The task: A faithful copy is needed of the lines below from the one with "LCD pin SDA: D2 -> D1" up to and including the one with "SCALE1: HX711 -> NAU7802"; set it down with no pictures and no other lines.
=== Section Start ===
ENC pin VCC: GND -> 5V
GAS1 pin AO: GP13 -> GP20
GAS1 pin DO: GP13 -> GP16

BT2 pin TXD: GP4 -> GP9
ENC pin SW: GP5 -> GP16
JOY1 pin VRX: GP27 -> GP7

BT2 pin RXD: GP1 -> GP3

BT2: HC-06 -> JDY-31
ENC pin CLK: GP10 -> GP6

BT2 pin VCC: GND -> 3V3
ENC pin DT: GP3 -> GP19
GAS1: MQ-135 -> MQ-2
=== Section End ===
=== Section Start ===
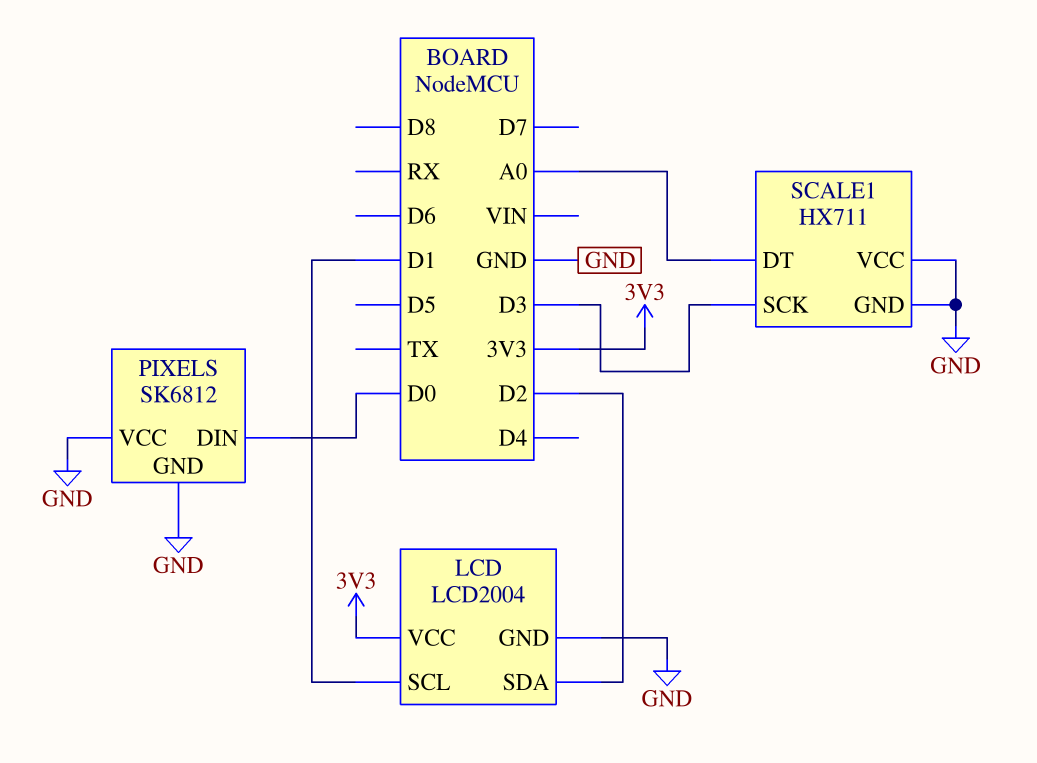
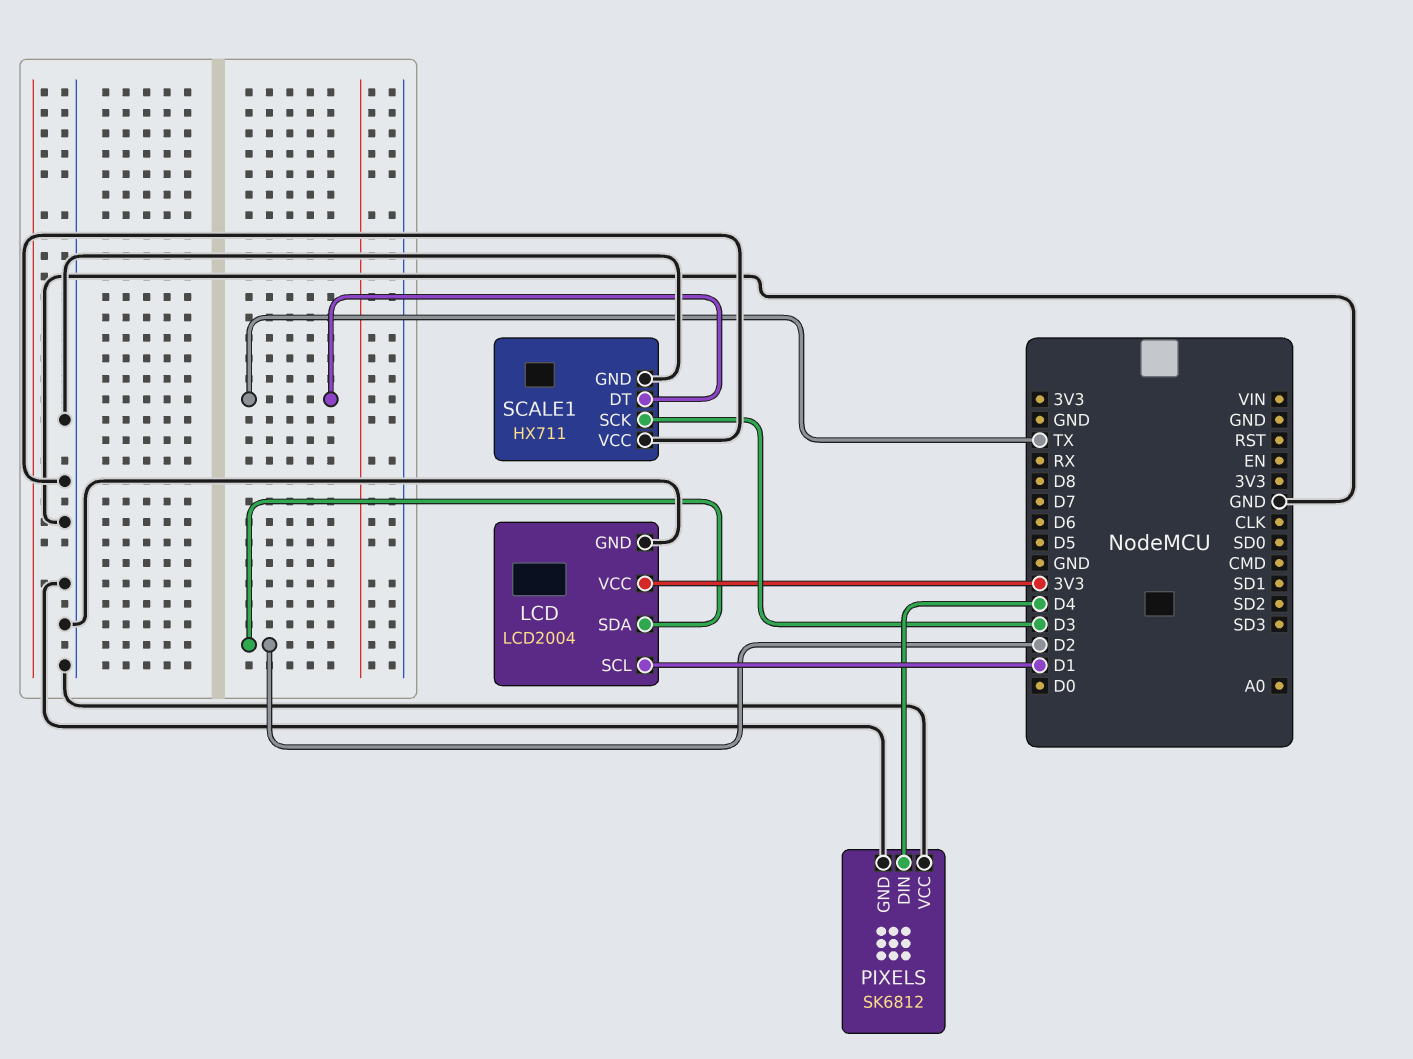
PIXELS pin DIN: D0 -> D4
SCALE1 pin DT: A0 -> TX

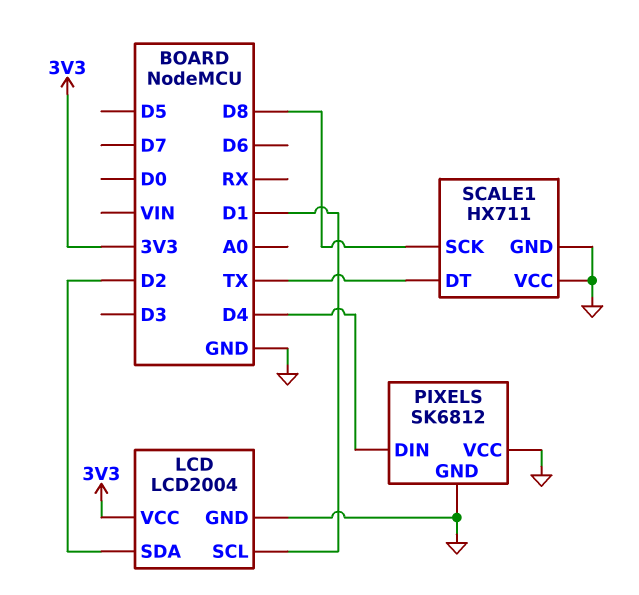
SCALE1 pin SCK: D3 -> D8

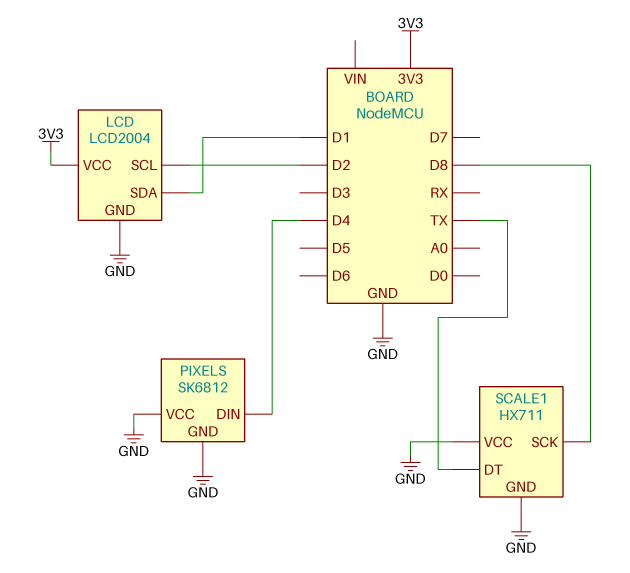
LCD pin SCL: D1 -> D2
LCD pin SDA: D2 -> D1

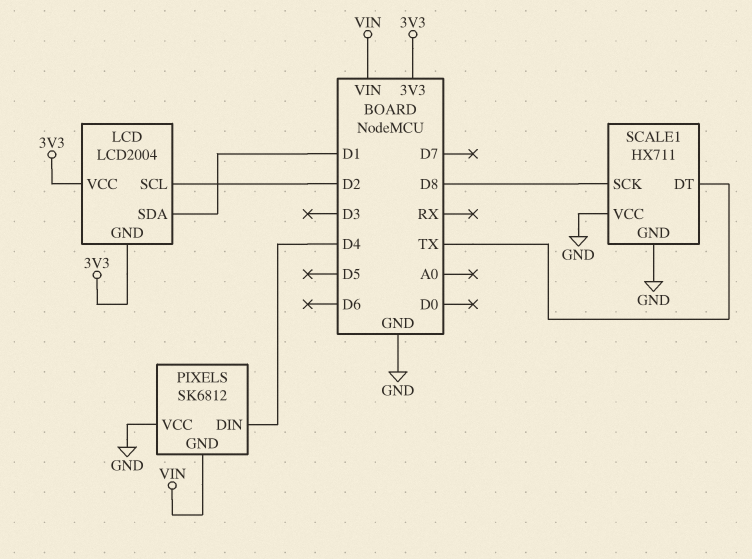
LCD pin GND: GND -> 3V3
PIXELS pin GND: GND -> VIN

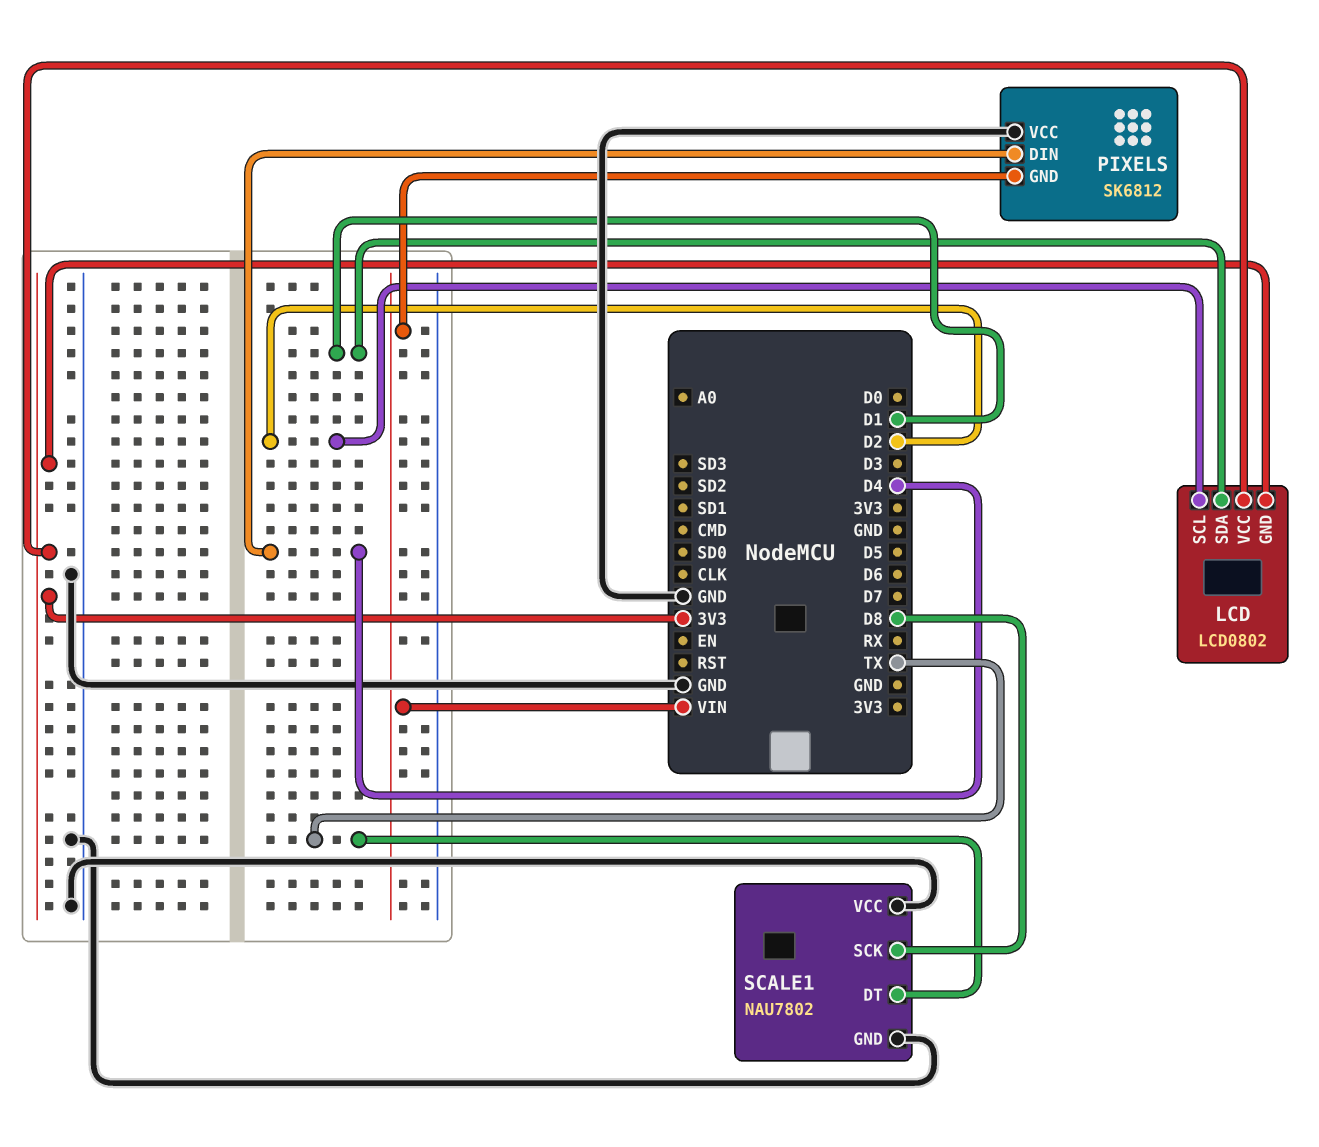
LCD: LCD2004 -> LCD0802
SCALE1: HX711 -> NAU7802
=== Section End ===
Your response:
LCD pin SDA: D2 -> D1

LCD pin GND: GND -> 3V3
PIXELS pin GND: GND -> VIN

LCD: LCD2004 -> LCD0802
SCALE1: HX711 -> NAU7802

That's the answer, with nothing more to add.